##### Extracted material #####

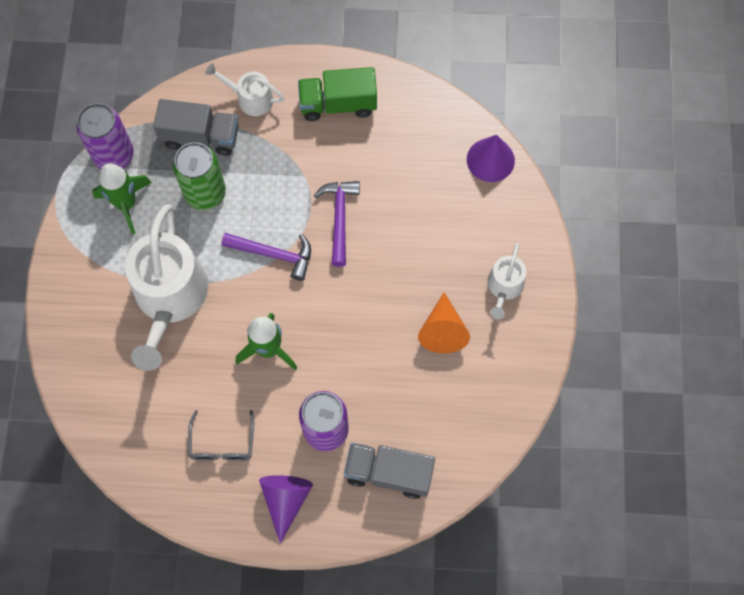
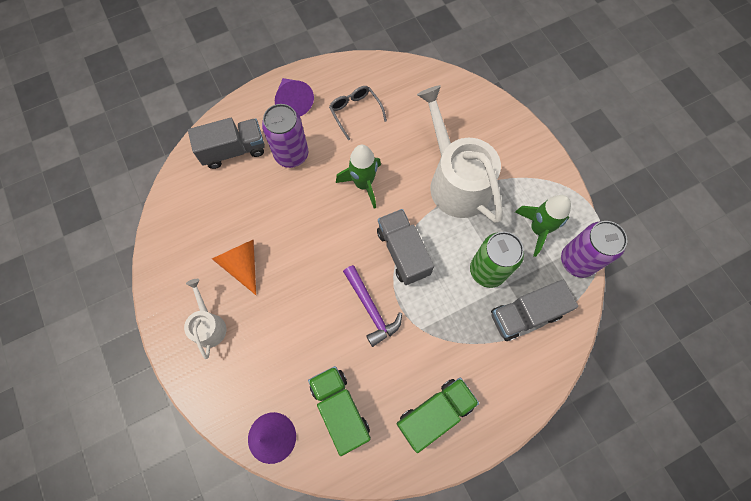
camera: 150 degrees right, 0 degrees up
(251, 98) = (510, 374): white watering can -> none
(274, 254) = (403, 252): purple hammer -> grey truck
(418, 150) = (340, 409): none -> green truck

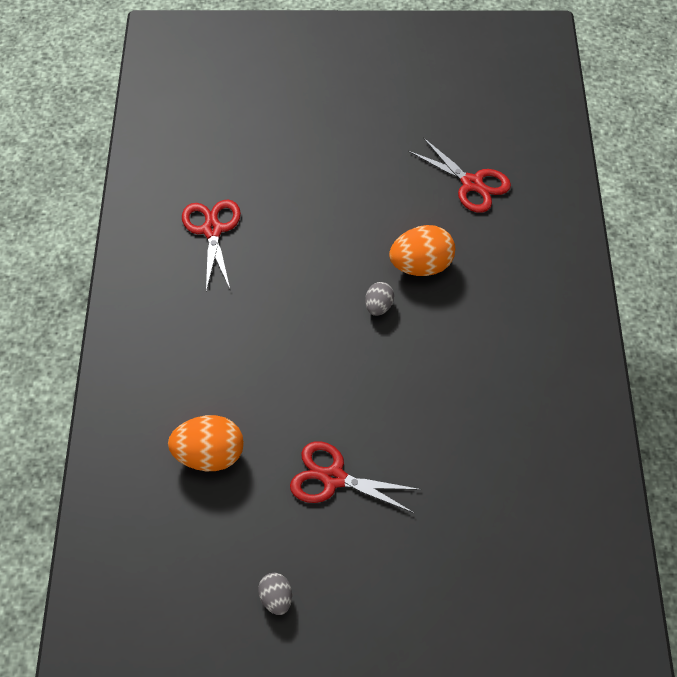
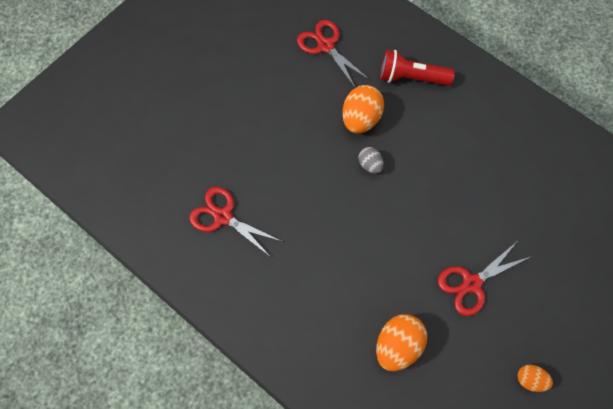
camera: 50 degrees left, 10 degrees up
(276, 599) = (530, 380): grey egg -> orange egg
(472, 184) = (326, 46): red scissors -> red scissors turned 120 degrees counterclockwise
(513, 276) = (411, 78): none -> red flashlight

#####

§ **Task instructions**:
Return, exactly as they appear, the lines from the line containing "(251, 98) = (510, 374): white" through the end of the records above, both ends included, without pictures.

§ **Task result**:
(251, 98) = (510, 374): white watering can -> none
(274, 254) = (403, 252): purple hammer -> grey truck
(418, 150) = (340, 409): none -> green truck

camera: 50 degrees left, 10 degrees up
(276, 599) = (530, 380): grey egg -> orange egg
(472, 184) = (326, 46): red scissors -> red scissors turned 120 degrees counterclockwise
(513, 276) = (411, 78): none -> red flashlight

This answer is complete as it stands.